▶ Problem to solve:
Read the entries below and pull out each line with the string "project".

== Segment start ==

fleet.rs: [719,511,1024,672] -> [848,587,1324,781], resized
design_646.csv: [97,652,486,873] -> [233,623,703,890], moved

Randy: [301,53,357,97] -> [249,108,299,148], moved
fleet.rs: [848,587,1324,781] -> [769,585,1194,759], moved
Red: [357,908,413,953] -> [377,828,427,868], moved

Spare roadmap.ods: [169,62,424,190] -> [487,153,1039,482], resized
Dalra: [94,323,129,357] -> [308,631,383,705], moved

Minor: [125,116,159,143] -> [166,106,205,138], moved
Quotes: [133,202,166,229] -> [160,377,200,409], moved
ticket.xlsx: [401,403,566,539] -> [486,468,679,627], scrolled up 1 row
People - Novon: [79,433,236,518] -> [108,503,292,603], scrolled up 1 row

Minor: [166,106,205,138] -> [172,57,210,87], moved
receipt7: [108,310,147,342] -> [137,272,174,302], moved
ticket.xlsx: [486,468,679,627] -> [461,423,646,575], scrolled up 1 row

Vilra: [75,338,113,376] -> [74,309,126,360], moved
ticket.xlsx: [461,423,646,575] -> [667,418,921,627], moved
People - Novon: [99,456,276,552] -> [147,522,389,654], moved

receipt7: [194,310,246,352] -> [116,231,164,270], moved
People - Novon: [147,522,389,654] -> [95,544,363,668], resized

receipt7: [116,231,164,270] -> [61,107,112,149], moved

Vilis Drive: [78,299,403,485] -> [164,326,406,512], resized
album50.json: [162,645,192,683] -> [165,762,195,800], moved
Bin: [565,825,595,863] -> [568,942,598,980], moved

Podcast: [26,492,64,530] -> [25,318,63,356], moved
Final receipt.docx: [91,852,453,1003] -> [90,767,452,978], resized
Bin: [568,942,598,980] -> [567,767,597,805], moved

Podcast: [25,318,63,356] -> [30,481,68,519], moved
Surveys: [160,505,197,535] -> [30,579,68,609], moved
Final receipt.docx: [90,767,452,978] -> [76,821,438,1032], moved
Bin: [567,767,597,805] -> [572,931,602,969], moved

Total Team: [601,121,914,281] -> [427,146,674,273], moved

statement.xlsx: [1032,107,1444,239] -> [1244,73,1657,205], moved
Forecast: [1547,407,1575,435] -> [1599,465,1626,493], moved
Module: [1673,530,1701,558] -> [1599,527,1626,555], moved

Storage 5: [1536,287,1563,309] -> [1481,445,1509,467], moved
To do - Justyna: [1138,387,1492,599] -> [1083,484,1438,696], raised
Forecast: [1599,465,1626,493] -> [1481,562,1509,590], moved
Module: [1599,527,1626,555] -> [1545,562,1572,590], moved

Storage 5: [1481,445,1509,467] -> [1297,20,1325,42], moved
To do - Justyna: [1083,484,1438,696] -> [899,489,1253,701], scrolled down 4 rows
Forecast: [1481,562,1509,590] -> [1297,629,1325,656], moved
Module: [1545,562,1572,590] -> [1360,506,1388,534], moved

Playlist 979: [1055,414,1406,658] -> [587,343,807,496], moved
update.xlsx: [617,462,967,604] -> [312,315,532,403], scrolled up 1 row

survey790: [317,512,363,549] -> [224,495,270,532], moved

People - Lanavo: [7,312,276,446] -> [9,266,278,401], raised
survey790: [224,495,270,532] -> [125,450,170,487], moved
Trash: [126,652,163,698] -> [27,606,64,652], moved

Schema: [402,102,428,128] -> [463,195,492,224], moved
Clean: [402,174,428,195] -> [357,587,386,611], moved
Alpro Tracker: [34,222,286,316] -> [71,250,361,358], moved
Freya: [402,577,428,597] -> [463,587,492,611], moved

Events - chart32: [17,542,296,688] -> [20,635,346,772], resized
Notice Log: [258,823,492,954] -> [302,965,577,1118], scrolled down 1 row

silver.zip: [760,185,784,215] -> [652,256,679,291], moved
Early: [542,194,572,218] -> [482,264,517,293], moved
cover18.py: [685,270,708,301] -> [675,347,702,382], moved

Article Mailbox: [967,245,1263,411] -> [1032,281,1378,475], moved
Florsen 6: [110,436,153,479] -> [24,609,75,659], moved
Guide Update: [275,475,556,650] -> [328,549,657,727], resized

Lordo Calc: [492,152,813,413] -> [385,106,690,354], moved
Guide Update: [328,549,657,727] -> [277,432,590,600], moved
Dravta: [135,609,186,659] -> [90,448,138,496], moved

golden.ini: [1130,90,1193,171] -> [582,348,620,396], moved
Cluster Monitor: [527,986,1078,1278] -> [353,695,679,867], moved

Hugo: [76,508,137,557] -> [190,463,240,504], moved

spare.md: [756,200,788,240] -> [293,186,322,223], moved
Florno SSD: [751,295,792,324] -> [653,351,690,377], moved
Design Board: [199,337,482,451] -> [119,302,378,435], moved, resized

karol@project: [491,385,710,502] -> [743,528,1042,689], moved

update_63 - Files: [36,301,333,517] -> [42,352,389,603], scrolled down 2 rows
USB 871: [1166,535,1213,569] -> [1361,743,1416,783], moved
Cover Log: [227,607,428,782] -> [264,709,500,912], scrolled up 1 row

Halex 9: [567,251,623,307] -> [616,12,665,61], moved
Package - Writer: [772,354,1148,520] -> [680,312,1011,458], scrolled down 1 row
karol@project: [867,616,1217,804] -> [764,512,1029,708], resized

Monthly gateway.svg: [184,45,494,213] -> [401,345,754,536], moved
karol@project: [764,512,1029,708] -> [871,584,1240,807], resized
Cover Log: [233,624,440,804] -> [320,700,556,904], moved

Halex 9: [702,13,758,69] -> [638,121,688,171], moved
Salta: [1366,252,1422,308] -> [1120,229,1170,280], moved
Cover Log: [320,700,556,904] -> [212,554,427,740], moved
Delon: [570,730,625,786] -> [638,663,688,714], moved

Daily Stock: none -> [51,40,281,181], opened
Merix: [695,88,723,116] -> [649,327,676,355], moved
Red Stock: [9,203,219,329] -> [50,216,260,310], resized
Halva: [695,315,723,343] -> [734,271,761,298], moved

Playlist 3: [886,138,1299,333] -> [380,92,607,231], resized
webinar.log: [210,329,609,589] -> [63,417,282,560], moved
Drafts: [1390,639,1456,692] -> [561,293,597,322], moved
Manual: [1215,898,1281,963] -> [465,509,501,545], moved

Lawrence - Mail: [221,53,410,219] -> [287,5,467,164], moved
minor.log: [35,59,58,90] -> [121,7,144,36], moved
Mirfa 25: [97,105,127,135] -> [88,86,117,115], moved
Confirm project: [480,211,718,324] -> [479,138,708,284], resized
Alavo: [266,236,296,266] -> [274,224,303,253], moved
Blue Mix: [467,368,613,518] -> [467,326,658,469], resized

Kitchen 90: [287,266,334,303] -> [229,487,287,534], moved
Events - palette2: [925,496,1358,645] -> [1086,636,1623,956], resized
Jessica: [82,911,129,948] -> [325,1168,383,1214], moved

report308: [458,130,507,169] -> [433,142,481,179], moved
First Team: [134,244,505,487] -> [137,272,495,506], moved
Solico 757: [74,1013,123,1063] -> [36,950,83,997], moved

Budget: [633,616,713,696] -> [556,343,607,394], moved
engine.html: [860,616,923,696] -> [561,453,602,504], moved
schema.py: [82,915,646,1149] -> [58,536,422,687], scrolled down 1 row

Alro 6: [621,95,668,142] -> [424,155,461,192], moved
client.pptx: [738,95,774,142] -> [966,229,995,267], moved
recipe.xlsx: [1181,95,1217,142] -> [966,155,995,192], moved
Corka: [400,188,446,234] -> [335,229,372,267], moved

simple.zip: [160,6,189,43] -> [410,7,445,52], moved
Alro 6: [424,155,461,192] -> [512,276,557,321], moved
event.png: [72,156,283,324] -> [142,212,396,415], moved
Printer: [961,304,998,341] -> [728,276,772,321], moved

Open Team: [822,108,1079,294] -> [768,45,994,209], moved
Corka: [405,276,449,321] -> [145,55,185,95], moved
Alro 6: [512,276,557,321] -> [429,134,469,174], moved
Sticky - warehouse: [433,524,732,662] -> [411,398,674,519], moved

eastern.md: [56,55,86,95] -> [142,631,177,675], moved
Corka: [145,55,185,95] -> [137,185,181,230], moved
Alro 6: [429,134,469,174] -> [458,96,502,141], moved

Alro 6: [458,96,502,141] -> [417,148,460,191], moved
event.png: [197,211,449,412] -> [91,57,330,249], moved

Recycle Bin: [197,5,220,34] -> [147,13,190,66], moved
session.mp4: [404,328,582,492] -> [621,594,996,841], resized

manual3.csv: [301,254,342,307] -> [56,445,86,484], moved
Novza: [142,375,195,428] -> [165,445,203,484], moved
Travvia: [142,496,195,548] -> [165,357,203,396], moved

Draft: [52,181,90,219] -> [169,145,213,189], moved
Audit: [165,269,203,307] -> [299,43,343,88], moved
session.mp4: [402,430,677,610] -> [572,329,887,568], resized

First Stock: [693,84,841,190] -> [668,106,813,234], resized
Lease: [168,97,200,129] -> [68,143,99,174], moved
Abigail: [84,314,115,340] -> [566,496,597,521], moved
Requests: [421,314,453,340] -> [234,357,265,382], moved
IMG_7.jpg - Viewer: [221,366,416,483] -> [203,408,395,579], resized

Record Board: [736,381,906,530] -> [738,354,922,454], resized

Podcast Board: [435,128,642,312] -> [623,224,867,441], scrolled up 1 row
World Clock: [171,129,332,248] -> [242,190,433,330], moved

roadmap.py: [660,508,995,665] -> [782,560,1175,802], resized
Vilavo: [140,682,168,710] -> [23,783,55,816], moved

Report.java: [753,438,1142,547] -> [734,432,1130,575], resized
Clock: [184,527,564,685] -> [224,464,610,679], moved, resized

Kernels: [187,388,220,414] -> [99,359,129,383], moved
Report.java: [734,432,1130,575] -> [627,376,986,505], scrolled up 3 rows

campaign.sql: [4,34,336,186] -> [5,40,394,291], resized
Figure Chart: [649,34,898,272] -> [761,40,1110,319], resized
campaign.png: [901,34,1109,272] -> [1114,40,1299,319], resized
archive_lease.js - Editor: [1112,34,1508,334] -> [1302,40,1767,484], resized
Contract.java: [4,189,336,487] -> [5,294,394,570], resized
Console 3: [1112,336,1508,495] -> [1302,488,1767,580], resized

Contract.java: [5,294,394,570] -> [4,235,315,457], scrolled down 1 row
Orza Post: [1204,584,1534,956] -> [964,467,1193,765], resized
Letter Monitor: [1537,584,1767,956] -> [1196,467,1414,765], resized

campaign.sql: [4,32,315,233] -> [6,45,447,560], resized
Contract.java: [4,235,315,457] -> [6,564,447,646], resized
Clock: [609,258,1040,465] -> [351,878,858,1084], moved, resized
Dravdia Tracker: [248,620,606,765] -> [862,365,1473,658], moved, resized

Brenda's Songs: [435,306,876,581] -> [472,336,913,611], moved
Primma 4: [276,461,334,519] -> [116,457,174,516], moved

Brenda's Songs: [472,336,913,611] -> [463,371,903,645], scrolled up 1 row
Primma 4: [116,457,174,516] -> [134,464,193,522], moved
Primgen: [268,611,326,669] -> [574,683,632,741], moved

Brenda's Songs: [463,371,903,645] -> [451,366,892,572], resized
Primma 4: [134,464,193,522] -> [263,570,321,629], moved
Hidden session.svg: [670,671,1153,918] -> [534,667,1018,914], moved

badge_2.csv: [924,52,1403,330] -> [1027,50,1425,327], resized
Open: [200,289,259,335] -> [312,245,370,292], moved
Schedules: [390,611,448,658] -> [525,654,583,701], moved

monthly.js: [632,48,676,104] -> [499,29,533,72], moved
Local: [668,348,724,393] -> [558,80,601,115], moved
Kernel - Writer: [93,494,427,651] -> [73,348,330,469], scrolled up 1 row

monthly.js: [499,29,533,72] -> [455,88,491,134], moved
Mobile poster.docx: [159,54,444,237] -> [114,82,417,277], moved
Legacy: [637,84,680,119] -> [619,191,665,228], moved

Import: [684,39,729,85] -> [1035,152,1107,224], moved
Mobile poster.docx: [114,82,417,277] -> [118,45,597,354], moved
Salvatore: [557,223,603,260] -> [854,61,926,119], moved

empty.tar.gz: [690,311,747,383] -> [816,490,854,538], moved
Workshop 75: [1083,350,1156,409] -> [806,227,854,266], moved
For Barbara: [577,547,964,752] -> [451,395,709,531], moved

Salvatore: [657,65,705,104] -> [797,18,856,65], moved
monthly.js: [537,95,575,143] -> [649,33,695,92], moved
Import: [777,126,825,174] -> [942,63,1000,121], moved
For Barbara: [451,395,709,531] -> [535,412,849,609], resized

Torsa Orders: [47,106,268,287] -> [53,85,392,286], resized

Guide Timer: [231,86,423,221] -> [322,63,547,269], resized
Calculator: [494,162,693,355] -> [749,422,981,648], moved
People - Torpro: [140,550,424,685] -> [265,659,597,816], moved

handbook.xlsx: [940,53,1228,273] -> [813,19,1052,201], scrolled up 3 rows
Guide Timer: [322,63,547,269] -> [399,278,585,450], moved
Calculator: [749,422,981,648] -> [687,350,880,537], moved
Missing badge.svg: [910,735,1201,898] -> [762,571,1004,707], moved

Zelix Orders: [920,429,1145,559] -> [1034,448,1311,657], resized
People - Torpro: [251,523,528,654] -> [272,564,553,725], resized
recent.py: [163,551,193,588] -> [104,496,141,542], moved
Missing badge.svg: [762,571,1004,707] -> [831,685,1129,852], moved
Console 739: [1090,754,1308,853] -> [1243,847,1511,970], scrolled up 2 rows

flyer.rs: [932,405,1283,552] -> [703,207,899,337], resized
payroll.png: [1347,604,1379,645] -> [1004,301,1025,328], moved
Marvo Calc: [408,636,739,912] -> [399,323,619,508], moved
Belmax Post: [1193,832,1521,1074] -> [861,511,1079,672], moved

== Segment end ==

▶ Answer for the task:
karol@project: [491,385,710,502] -> [743,528,1042,689], moved
karol@project: [867,616,1217,804] -> [764,512,1029,708], resized
karol@project: [764,512,1029,708] -> [871,584,1240,807], resized
Confirm project: [480,211,718,324] -> [479,138,708,284], resized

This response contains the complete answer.